## Provided data
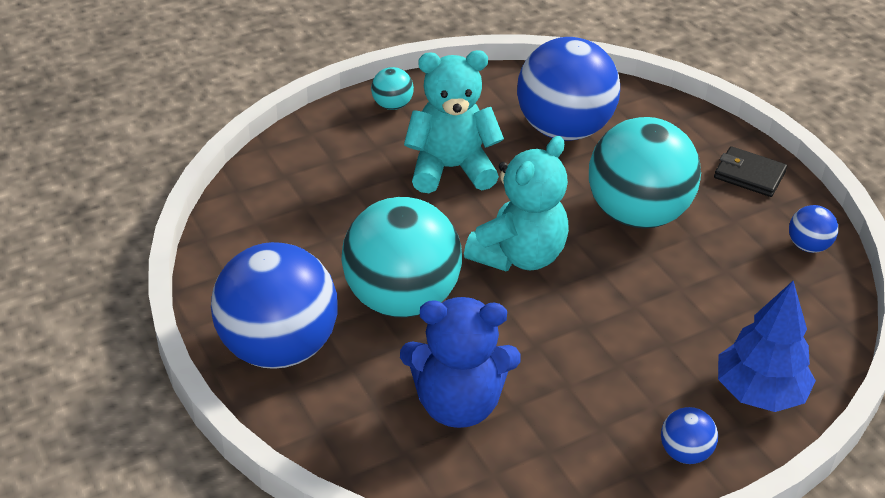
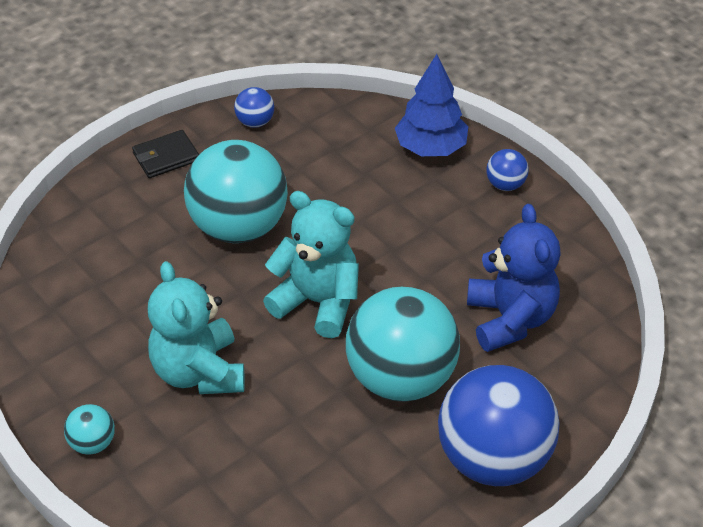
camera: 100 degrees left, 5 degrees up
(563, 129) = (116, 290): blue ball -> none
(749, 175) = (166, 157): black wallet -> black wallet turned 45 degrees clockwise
* * *
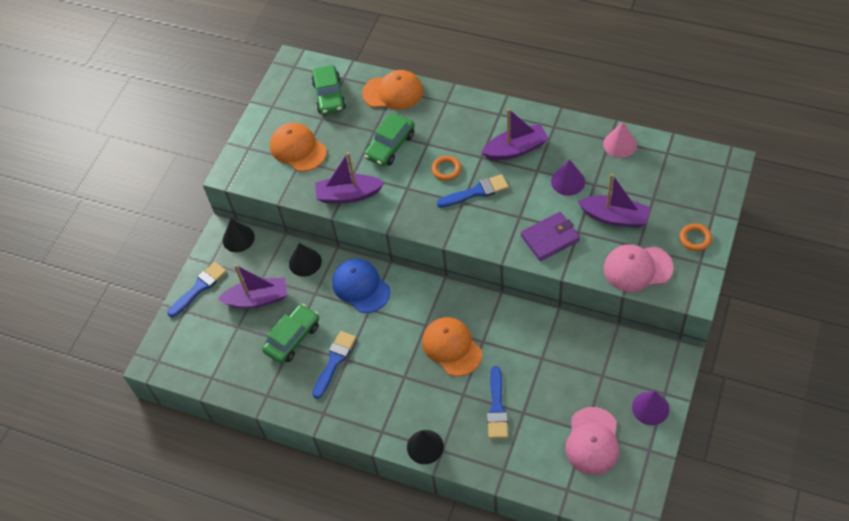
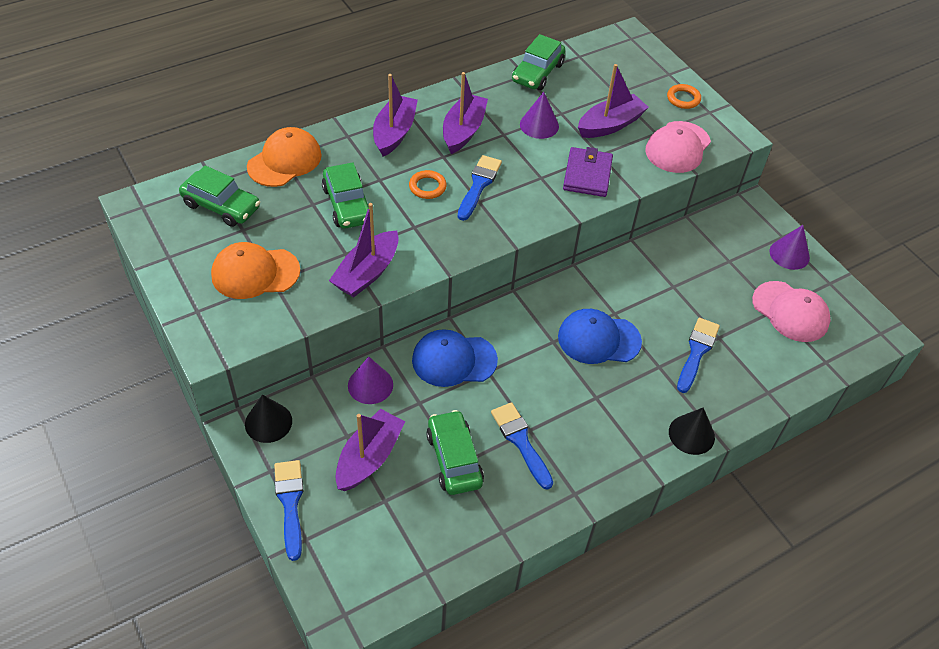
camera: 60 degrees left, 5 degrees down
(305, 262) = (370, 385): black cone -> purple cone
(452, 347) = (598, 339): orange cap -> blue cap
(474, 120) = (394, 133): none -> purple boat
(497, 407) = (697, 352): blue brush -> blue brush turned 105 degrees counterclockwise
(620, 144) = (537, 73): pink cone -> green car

## About this exercise
What lines of the listing contain the word "left"? Copy them all.

## Exercise response
camera: 100 degrees left, 5 degrees up
camera: 60 degrees left, 5 degrees down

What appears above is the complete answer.